[Opening DATA PROVIDED section]

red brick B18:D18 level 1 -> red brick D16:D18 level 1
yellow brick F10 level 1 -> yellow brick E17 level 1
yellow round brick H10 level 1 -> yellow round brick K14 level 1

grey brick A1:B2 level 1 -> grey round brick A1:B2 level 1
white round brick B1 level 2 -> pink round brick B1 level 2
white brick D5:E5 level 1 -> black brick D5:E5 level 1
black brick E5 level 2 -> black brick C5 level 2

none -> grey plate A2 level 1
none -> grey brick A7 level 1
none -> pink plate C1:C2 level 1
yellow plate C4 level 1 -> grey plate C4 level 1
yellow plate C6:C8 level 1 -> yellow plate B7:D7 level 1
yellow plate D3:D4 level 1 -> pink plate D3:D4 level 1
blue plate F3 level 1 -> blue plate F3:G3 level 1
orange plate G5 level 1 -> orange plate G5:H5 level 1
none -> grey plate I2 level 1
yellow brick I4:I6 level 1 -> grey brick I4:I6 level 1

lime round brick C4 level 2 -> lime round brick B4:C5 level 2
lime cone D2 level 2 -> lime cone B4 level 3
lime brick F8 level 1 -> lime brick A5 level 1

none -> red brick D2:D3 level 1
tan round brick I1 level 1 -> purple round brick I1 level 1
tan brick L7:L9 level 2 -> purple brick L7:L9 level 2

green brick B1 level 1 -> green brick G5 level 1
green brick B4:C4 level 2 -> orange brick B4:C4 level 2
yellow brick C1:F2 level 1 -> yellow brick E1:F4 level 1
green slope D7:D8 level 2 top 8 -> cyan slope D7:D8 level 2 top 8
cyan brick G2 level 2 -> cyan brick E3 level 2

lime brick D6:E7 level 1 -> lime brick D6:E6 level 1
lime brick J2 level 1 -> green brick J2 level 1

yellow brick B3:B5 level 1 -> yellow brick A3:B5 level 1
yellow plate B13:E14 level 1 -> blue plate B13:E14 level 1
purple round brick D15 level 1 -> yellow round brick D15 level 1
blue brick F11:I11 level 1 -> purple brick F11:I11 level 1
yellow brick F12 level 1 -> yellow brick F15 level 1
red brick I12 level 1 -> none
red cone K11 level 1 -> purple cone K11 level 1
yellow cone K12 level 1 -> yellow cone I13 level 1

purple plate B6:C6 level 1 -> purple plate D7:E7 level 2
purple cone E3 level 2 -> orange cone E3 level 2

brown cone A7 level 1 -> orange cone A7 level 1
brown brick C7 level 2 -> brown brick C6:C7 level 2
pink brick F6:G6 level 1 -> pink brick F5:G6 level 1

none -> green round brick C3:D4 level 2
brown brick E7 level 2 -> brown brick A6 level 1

[Closing DATA PROVIDED section]

### WORK TO COMPLETE
Using the listing, say how many lines include the word "brown", and add nothing else.

### WRITTEN ANSWER
3